* GOAL OF THE EXERCISE *
Output nothing but the line containing "yellow brick A5:C5" and the lines after it through the end of the material below, each reproduced exactly.

* SUPPLIED DATA *
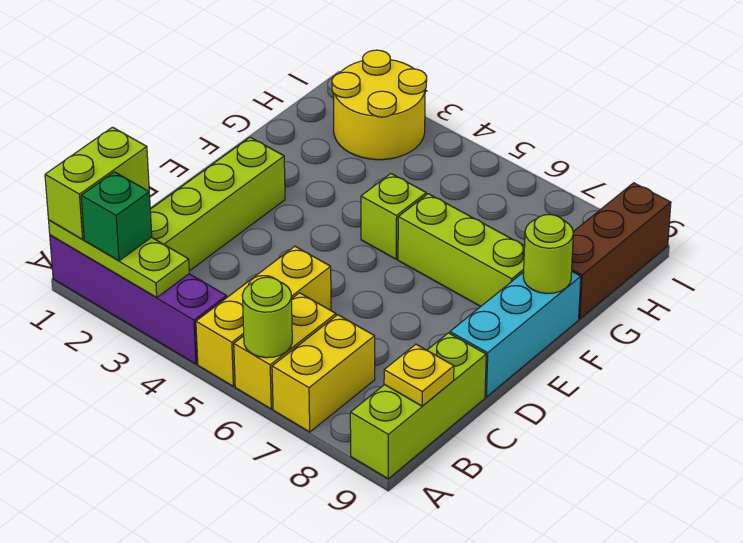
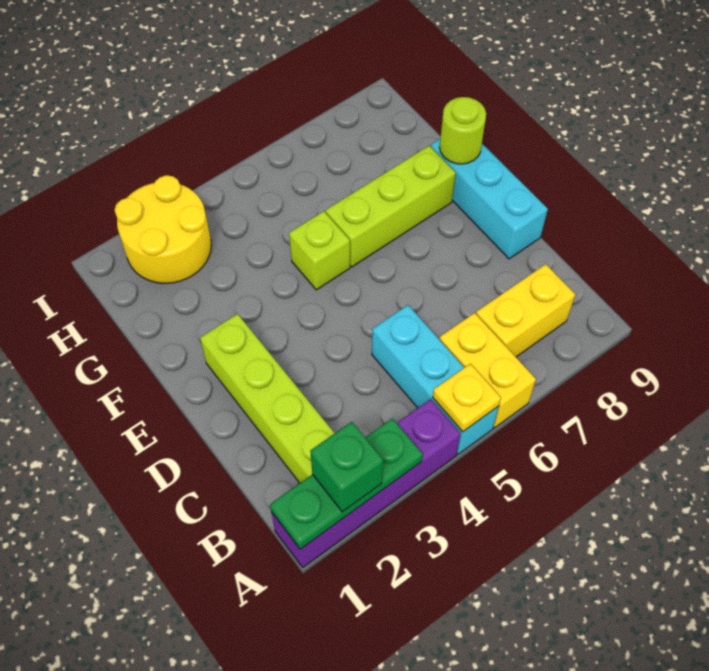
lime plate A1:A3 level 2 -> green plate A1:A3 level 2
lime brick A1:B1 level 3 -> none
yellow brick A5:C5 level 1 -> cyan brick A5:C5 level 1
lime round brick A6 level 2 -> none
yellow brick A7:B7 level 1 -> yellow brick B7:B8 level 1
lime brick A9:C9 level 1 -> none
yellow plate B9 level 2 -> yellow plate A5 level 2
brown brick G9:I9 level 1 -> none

* YOUR SOLUTION *
yellow brick A5:C5 level 1 -> cyan brick A5:C5 level 1
lime round brick A6 level 2 -> none
yellow brick A7:B7 level 1 -> yellow brick B7:B8 level 1
lime brick A9:C9 level 1 -> none
yellow plate B9 level 2 -> yellow plate A5 level 2
brown brick G9:I9 level 1 -> none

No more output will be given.